## Problem details
Return exactly the lines below, starting with the one that has "Light sprint.docx: [47,212,316,309]" and going on through the one that has "storage.html: [179,506,207,543] ->".

## Data supplied
◇ ◇ ◇ ◇

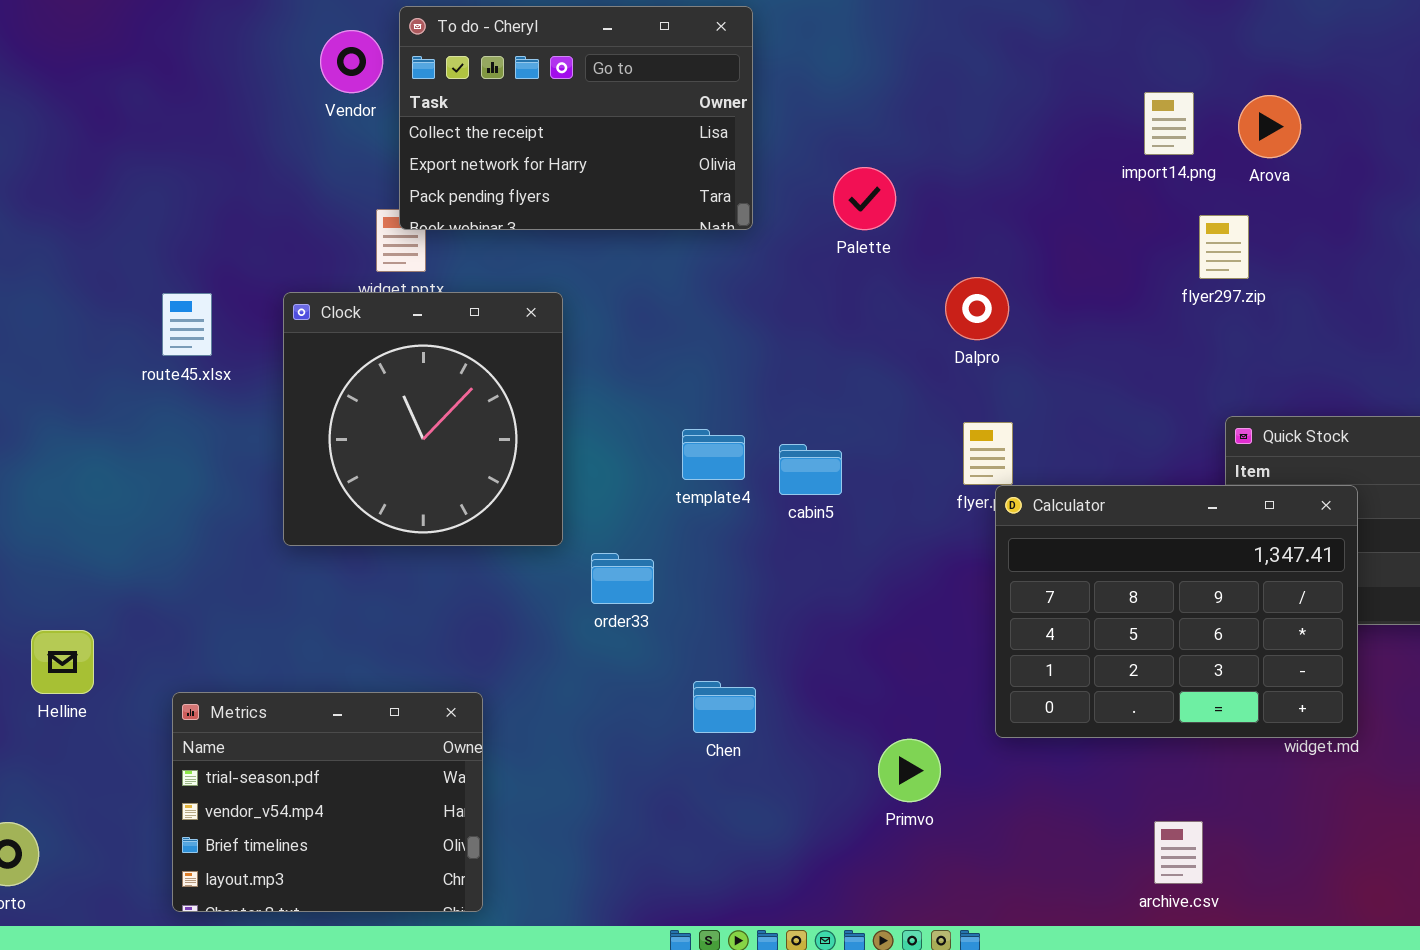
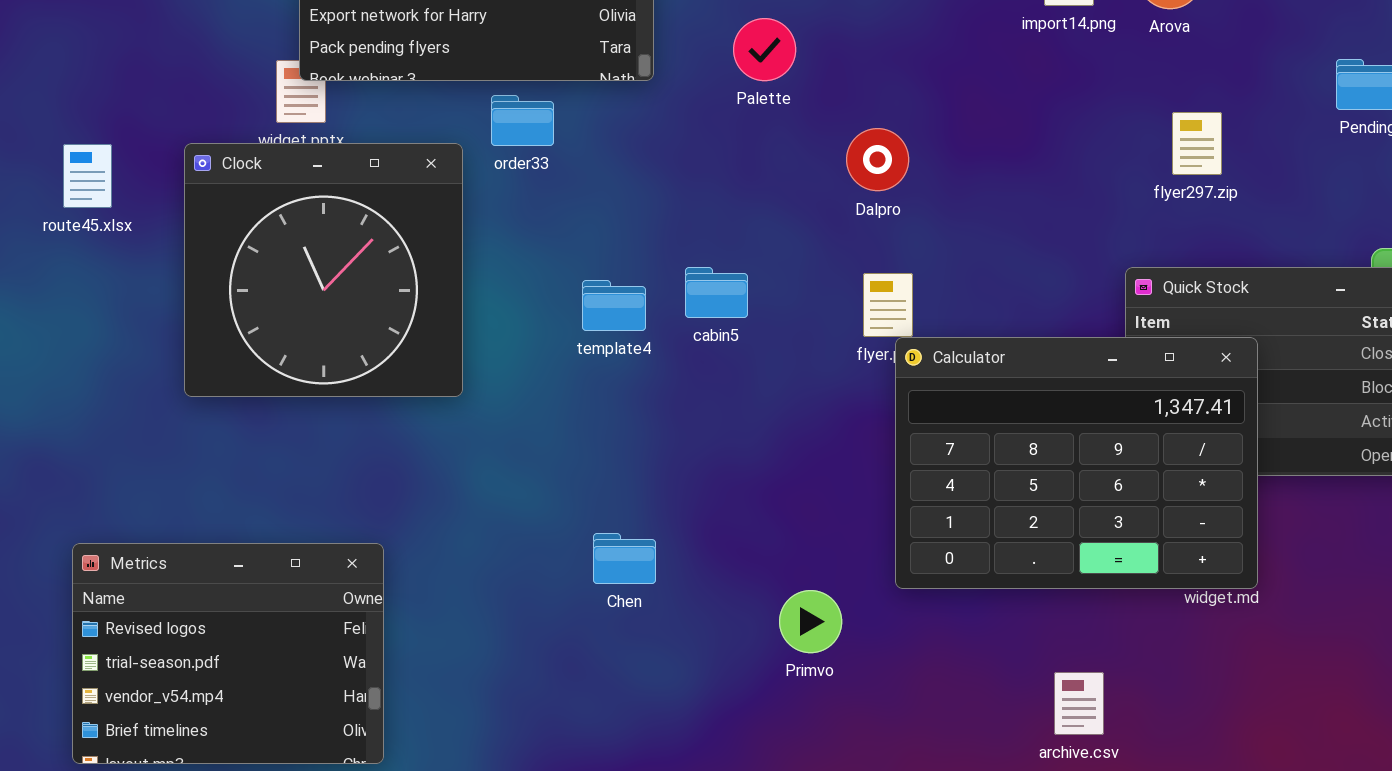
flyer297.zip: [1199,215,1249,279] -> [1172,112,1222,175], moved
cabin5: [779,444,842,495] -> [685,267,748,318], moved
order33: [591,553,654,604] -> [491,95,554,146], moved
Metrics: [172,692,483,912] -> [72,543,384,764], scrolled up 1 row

◇ ◇ ◇ ◇

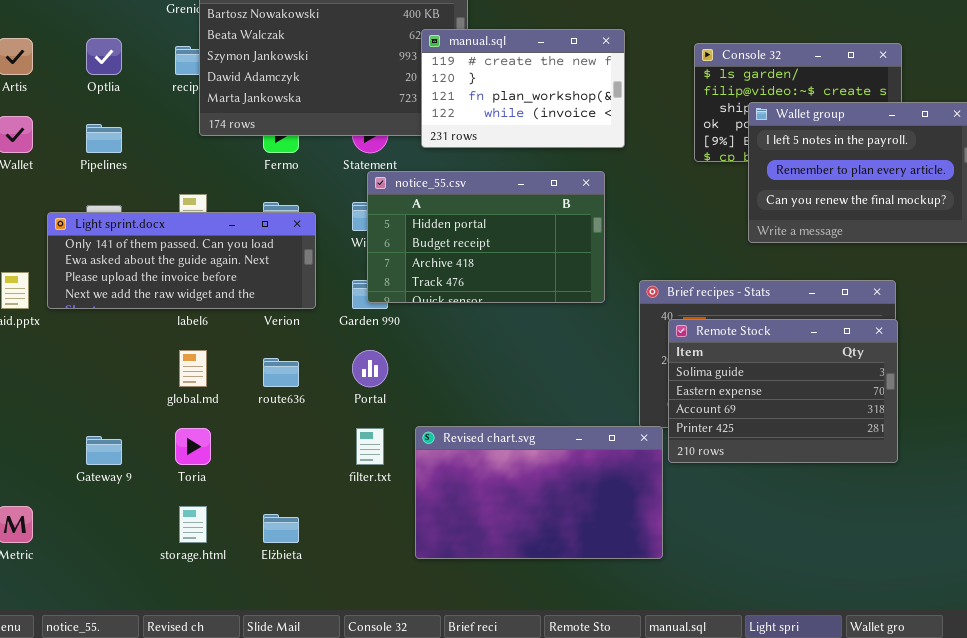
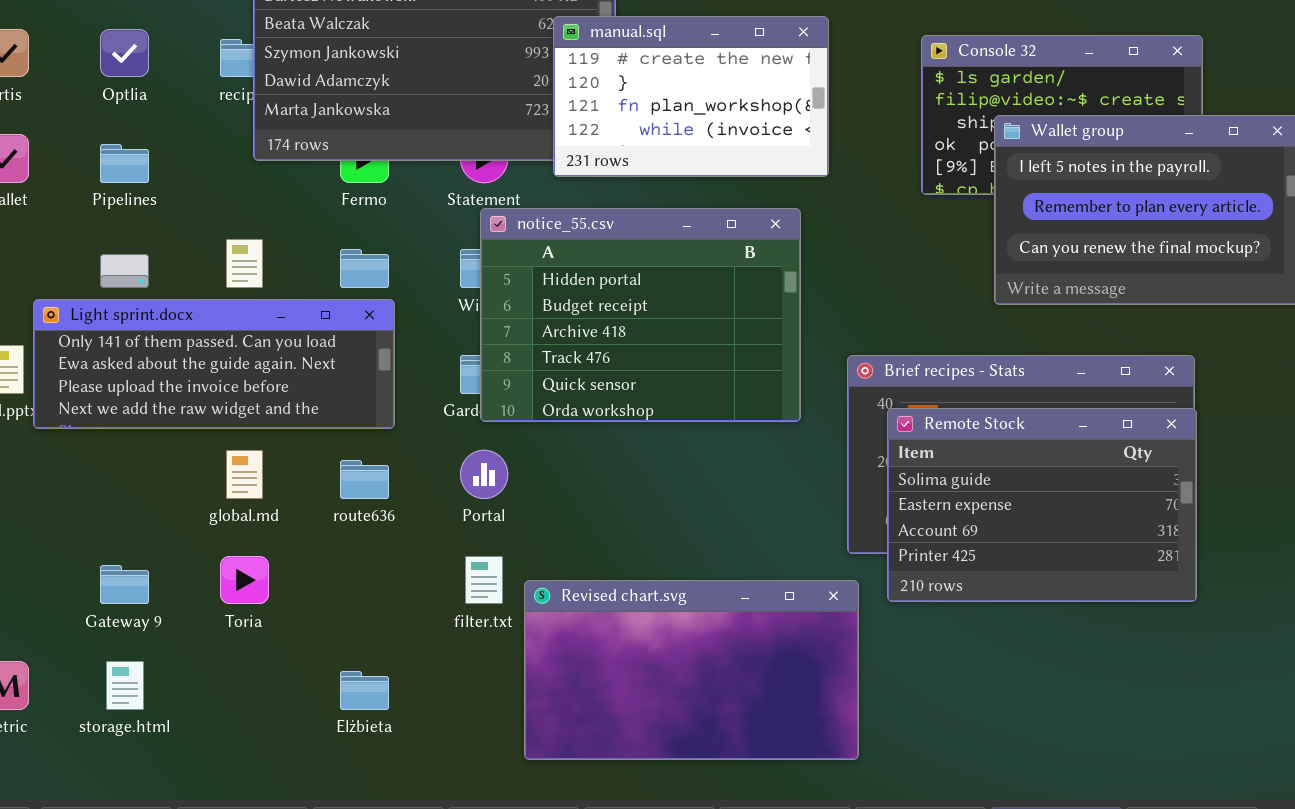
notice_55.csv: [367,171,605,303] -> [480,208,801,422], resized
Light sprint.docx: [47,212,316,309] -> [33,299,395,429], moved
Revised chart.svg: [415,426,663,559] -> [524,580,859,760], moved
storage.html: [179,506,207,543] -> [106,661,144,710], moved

◇ ◇ ◇ ◇

## Task output
Light sprint.docx: [47,212,316,309] -> [33,299,395,429], moved
Revised chart.svg: [415,426,663,559] -> [524,580,859,760], moved
storage.html: [179,506,207,543] -> [106,661,144,710], moved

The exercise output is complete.